*** Material shown ***

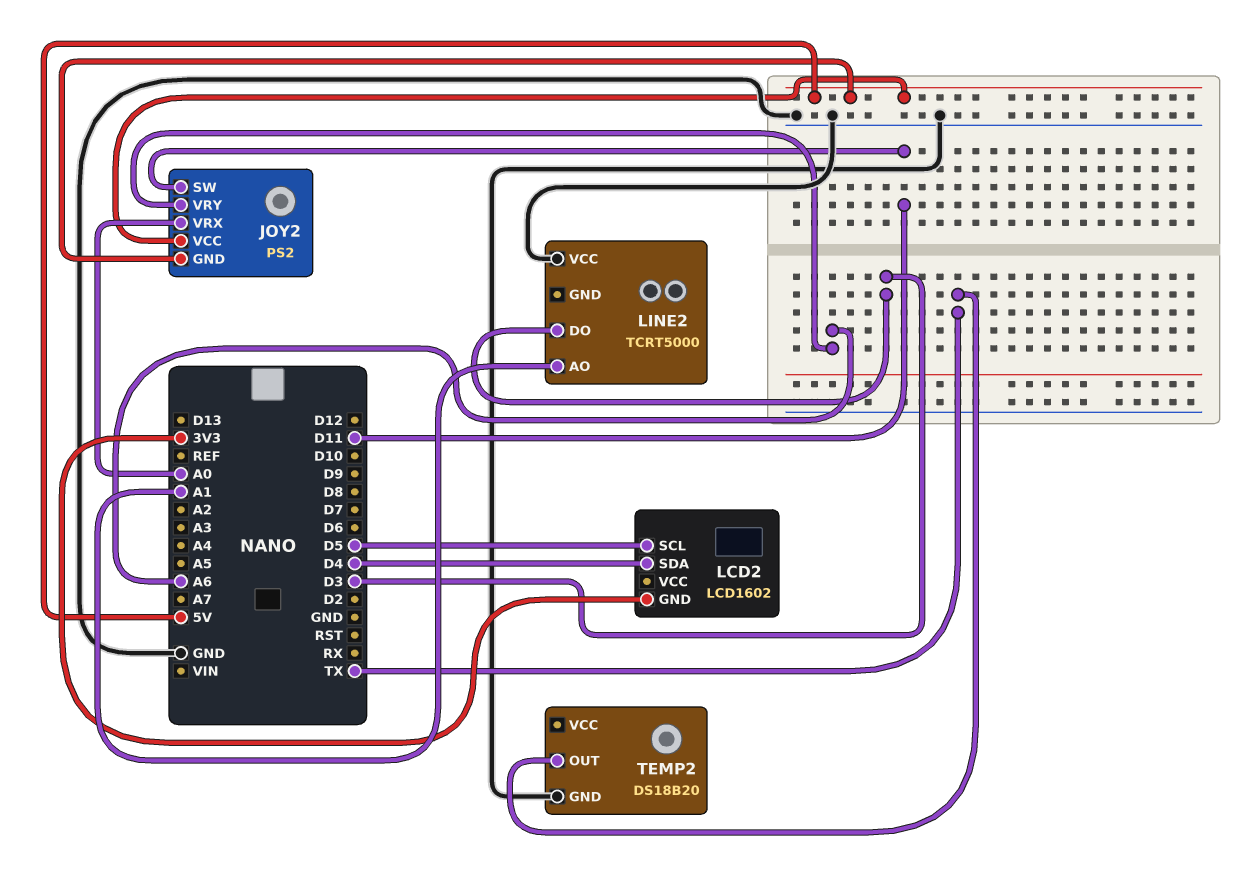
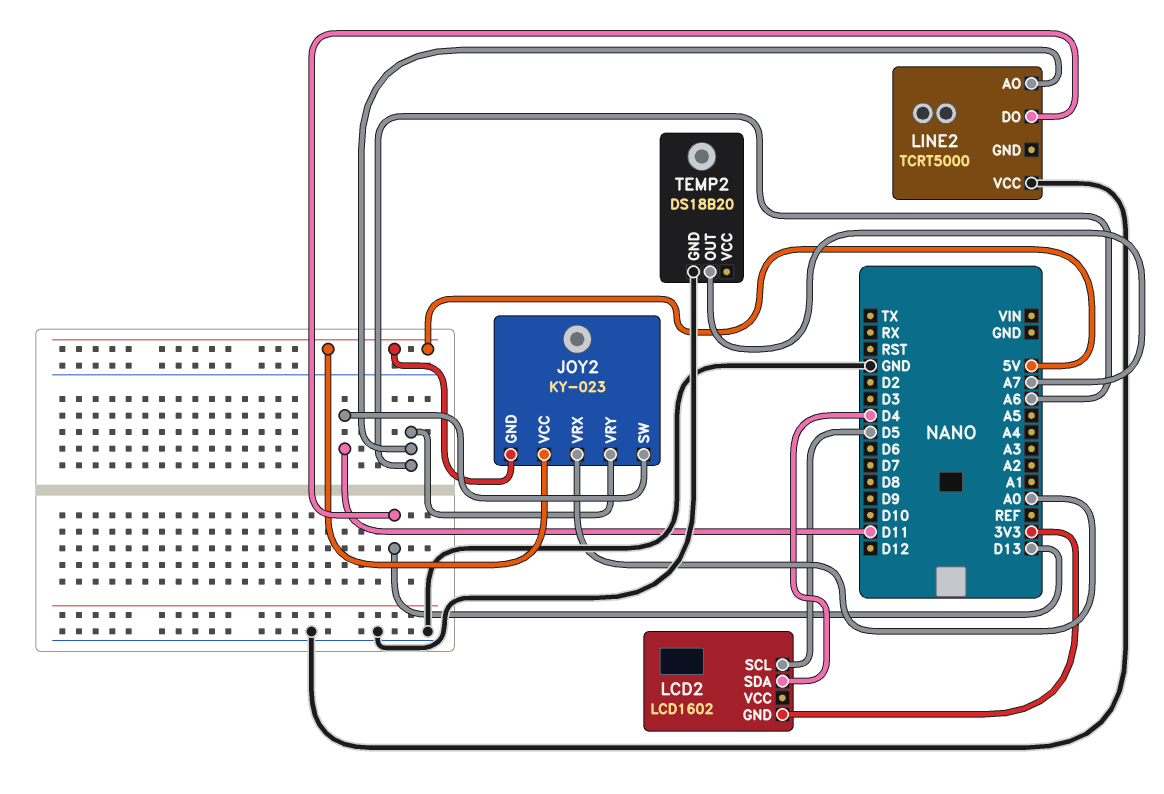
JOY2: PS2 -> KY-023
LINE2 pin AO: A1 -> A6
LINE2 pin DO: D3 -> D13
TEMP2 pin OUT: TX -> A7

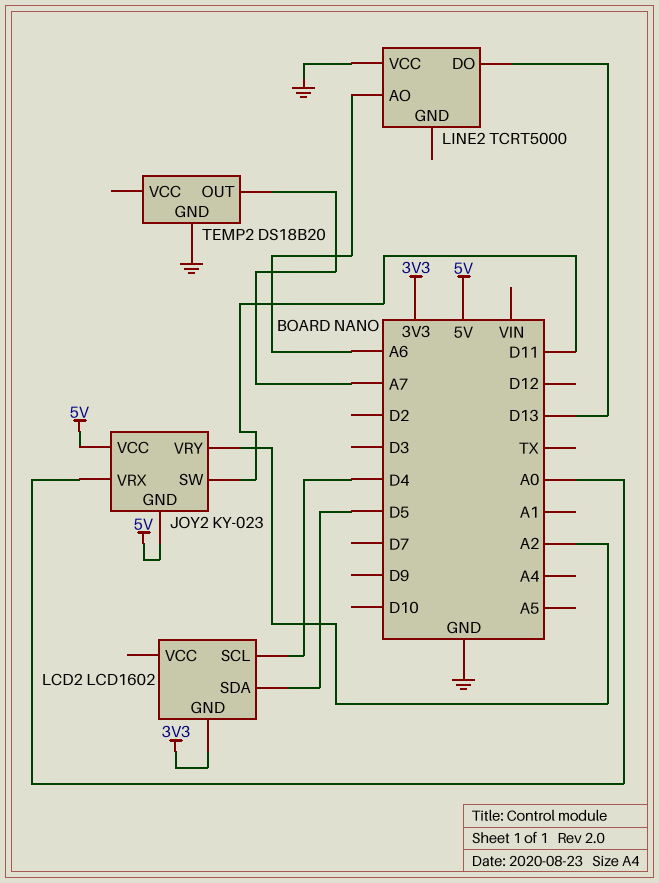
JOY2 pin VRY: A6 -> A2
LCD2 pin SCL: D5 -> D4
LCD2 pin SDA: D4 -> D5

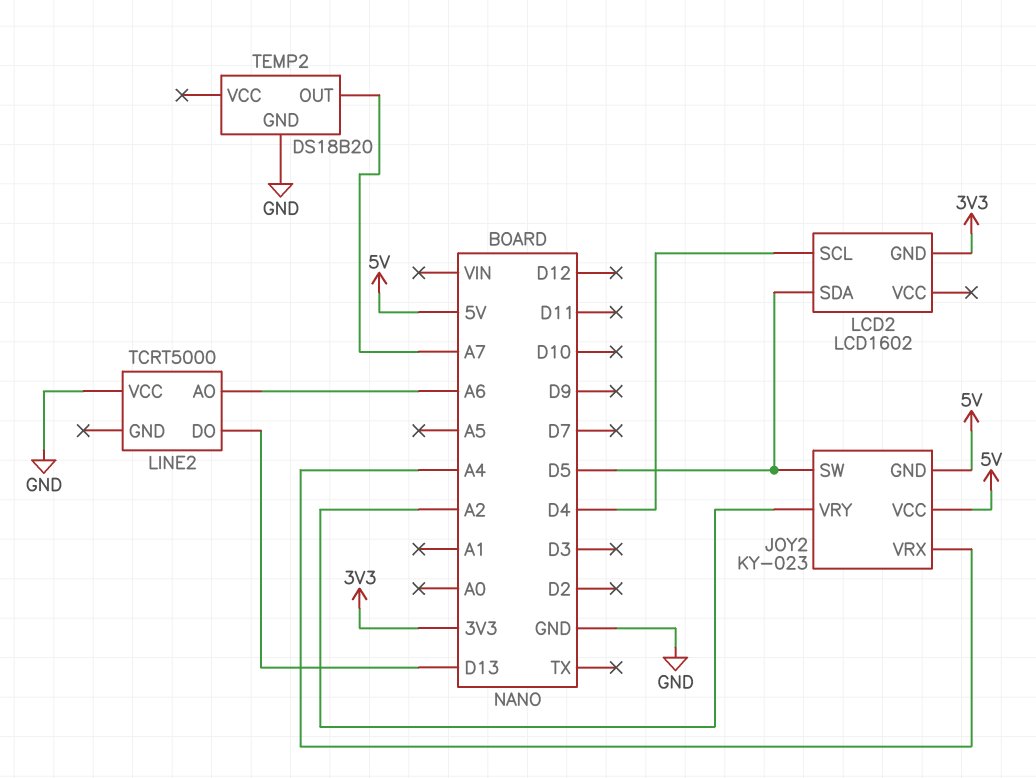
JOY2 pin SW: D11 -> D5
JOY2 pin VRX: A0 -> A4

*** End of Material shown ***

Only the records, copied exactly and free of pictures, belong in the answer.

JOY2: PS2 -> KY-023
LINE2 pin AO: A1 -> A6
LINE2 pin DO: D3 -> D13
TEMP2 pin OUT: TX -> A7

JOY2 pin VRY: A6 -> A2
LCD2 pin SCL: D5 -> D4
LCD2 pin SDA: D4 -> D5

JOY2 pin SW: D11 -> D5
JOY2 pin VRX: A0 -> A4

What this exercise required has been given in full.